• _GIVEN INFORMATION_
....................
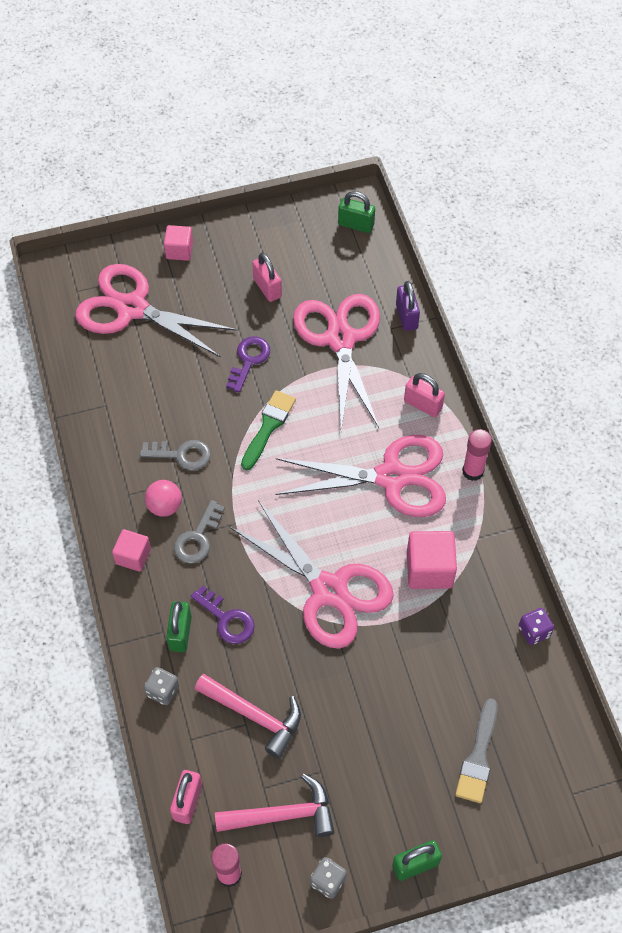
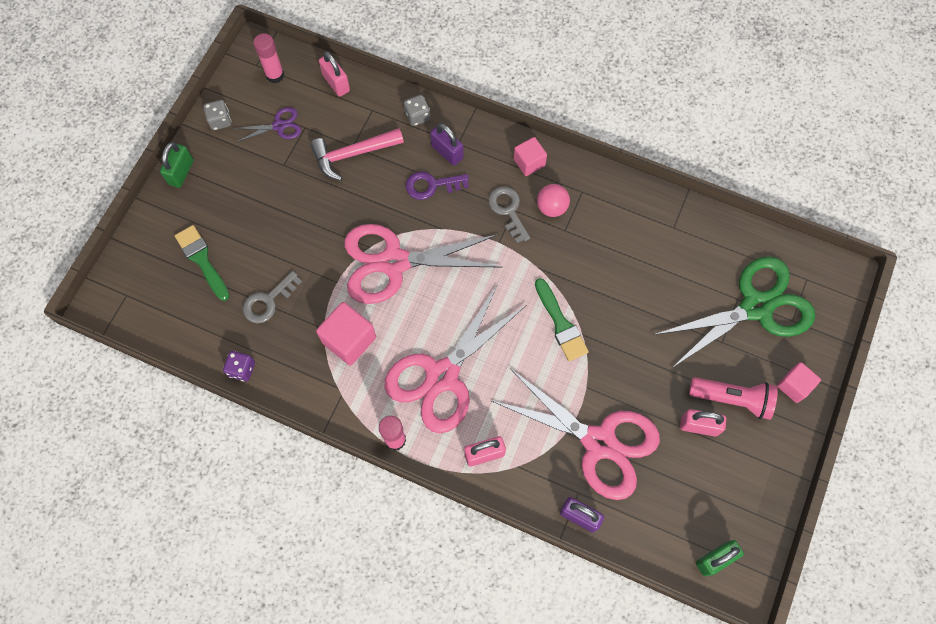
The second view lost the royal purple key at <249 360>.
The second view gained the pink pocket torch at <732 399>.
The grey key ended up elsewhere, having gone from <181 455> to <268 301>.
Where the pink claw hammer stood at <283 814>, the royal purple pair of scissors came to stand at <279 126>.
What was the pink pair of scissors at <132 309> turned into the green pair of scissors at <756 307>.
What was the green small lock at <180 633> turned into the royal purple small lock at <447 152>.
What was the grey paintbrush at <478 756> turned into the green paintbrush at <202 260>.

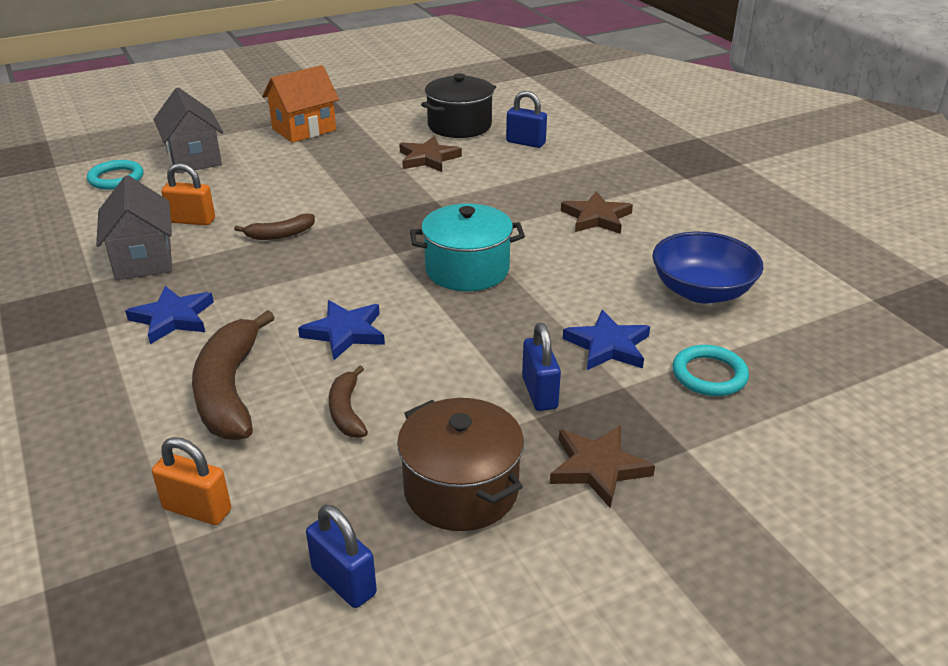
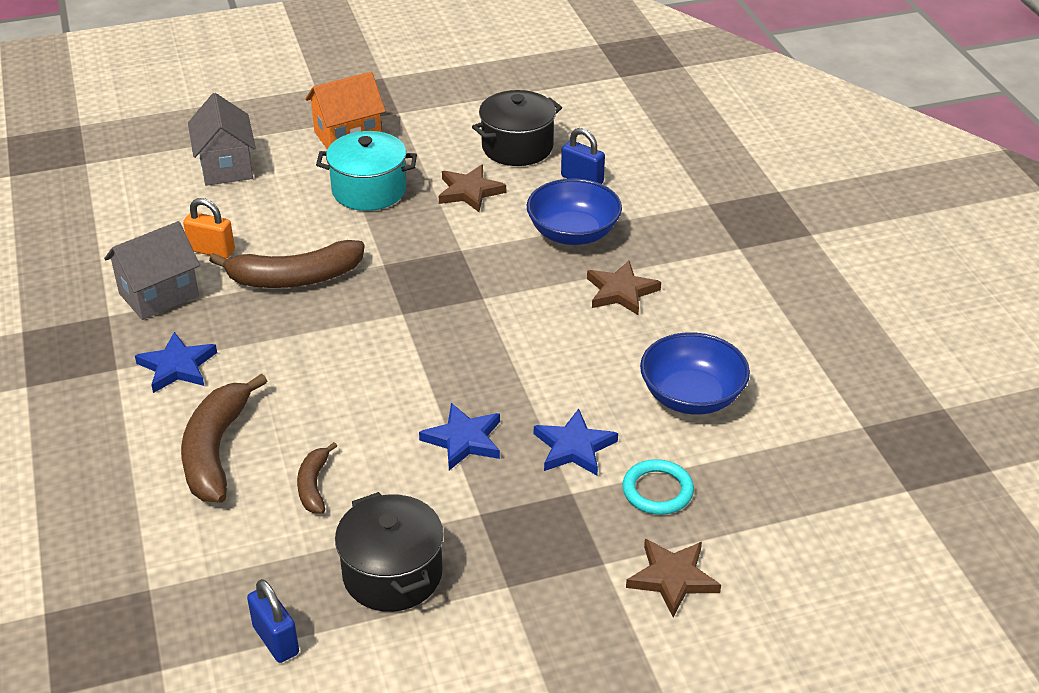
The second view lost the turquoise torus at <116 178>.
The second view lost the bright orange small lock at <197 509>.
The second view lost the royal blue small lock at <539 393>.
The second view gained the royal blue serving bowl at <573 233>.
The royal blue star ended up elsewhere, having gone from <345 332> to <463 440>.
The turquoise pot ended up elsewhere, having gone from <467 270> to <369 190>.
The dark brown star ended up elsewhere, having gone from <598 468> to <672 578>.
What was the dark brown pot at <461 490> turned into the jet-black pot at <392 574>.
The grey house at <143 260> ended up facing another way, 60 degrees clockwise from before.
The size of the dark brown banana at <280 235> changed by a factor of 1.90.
....................
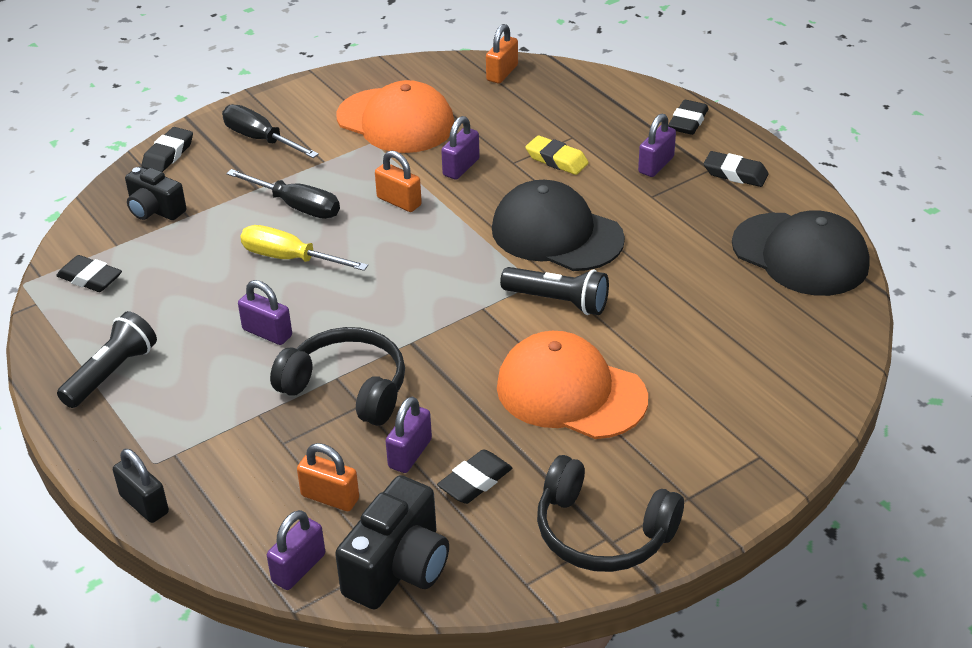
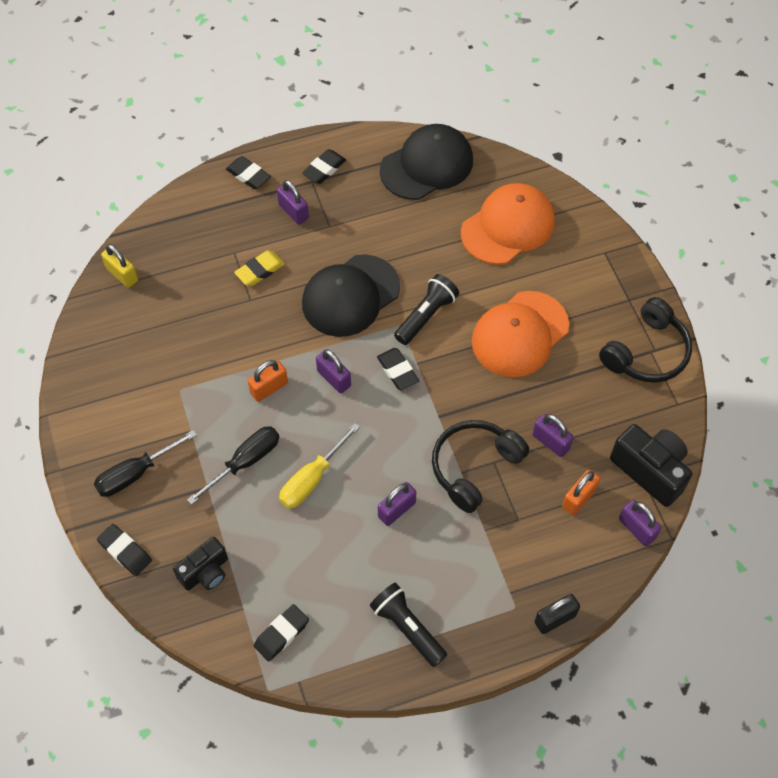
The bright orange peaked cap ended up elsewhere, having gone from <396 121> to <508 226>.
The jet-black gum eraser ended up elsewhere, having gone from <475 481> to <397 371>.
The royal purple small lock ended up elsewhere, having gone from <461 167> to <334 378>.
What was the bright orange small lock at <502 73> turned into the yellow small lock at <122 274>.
....................
• _EXERCISE_
Could you restate word for word the lines above from the one containing "The second view lost the royal purple" through the one containing "The grey key", both included, and nothing else?

• _TASK SOLUTION_
The second view lost the royal purple key at <249 360>.
The second view gained the pink pocket torch at <732 399>.
The grey key ended up elsewhere, having gone from <181 455> to <268 301>.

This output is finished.